=== Begin Enclosure ===
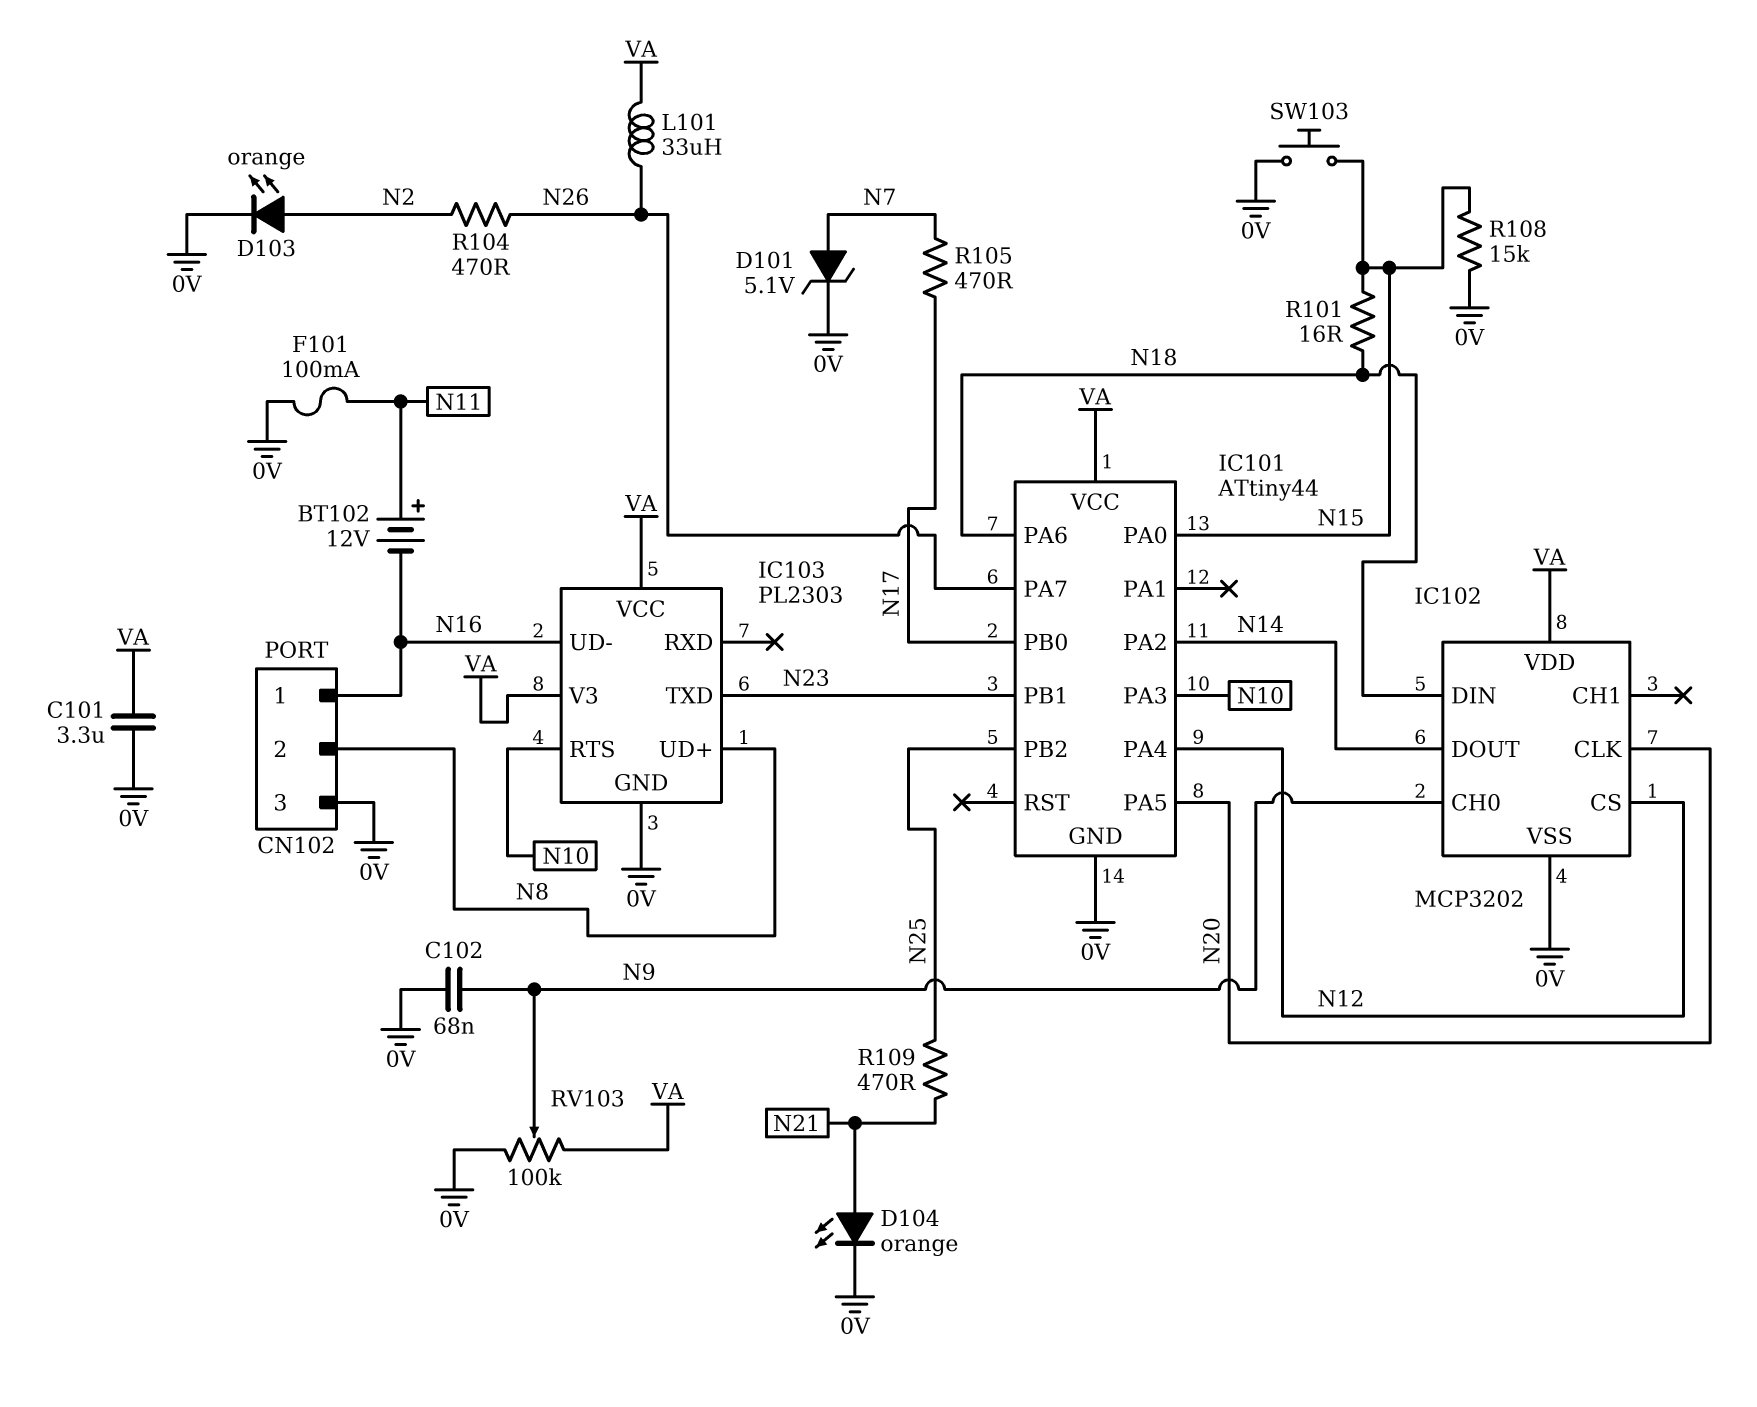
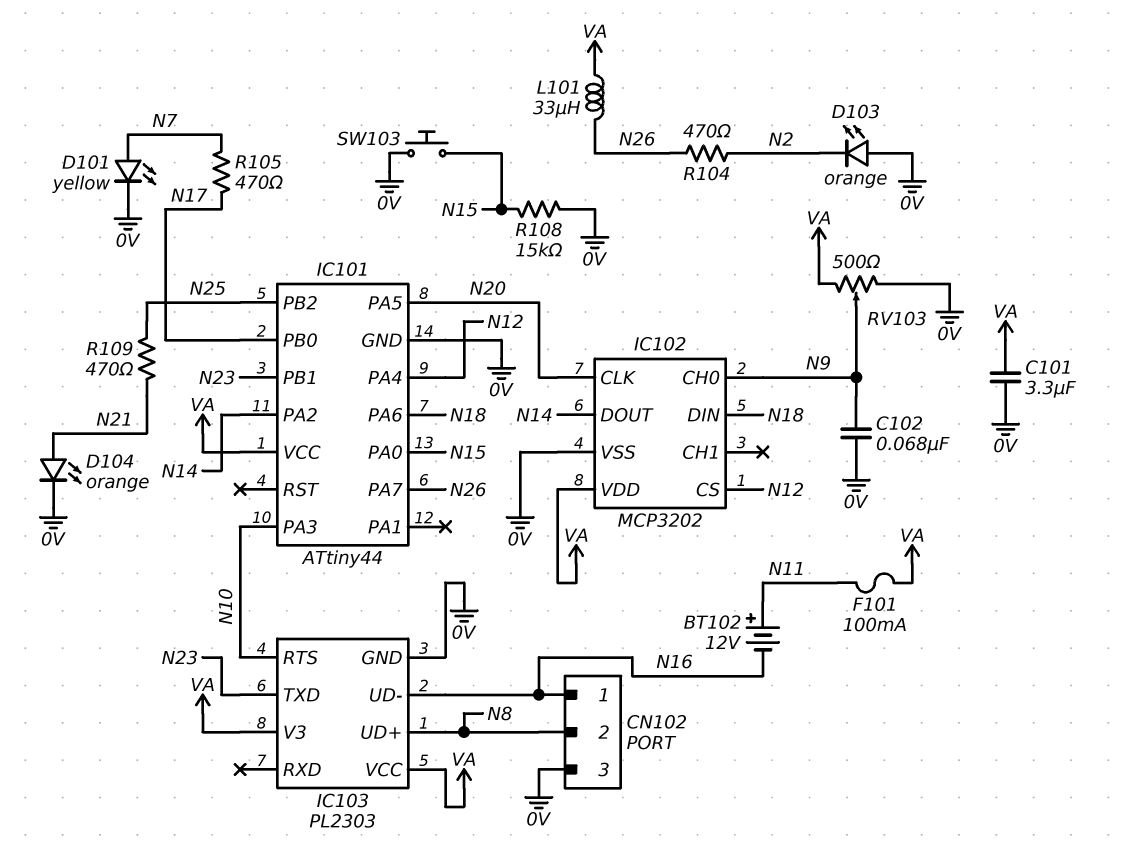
D101: zener 5.1V (A N7, K 0V) -> LED yellow (A N7, K 0V)
D103: LED orange (A N2, K 0V) -> LED orange (A 0V, K N2)
F101: 100mA (0V, N11) -> 100mA (N11, VA)
R101: 16 (N15, N18) -> none
RV103: 100k (0V, VA, wiper N9) -> 500 (0V, VA, wiper N9)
=== End Enclosure ===
Begin with the line that contains "R101: 16 (N15, N18) -> none" and end with the last line of the records; set down every line in that span exactly, and nothing else.

R101: 16 (N15, N18) -> none
RV103: 100k (0V, VA, wiper N9) -> 500 (0V, VA, wiper N9)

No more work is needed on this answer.